*Your task*:
Print only the closing part of the entries. It starts at the line containing "black brick F9" and includes the final line, exactly as written.

*Data shown*:
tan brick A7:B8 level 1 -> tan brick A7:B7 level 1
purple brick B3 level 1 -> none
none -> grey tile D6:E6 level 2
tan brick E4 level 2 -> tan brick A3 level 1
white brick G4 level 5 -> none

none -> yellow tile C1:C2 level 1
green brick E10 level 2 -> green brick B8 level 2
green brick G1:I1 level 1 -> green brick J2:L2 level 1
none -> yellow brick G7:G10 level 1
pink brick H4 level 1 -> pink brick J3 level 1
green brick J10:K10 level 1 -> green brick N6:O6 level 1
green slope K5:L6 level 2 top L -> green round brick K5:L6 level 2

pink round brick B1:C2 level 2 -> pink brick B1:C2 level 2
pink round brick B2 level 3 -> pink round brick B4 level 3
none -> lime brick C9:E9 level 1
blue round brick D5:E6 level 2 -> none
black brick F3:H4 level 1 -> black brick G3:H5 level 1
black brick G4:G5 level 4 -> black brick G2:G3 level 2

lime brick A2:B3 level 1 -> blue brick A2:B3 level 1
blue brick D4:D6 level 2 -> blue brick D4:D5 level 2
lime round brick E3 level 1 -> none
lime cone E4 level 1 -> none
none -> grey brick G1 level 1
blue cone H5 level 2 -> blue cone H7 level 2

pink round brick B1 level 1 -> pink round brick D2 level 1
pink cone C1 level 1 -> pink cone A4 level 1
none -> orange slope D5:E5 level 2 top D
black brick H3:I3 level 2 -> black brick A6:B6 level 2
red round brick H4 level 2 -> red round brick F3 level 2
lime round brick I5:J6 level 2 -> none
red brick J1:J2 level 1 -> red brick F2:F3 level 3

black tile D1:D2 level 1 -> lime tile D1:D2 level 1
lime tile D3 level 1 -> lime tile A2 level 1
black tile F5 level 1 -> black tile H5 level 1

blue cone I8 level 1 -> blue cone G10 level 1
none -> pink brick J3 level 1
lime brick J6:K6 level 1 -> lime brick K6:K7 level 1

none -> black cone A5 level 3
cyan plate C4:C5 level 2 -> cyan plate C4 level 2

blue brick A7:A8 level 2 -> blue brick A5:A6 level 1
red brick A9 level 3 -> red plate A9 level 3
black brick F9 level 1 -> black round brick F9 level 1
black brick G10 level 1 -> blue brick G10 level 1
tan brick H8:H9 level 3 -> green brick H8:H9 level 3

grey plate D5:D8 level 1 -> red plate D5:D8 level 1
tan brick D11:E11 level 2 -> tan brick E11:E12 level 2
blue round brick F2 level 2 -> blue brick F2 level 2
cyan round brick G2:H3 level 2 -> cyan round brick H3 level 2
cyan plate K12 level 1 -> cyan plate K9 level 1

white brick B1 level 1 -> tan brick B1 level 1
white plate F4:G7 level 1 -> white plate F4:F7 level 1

*Solution*:
black brick F9 level 1 -> black round brick F9 level 1
black brick G10 level 1 -> blue brick G10 level 1
tan brick H8:H9 level 3 -> green brick H8:H9 level 3

grey plate D5:D8 level 1 -> red plate D5:D8 level 1
tan brick D11:E11 level 2 -> tan brick E11:E12 level 2
blue round brick F2 level 2 -> blue brick F2 level 2
cyan round brick G2:H3 level 2 -> cyan round brick H3 level 2
cyan plate K12 level 1 -> cyan plate K9 level 1

white brick B1 level 1 -> tan brick B1 level 1
white plate F4:G7 level 1 -> white plate F4:F7 level 1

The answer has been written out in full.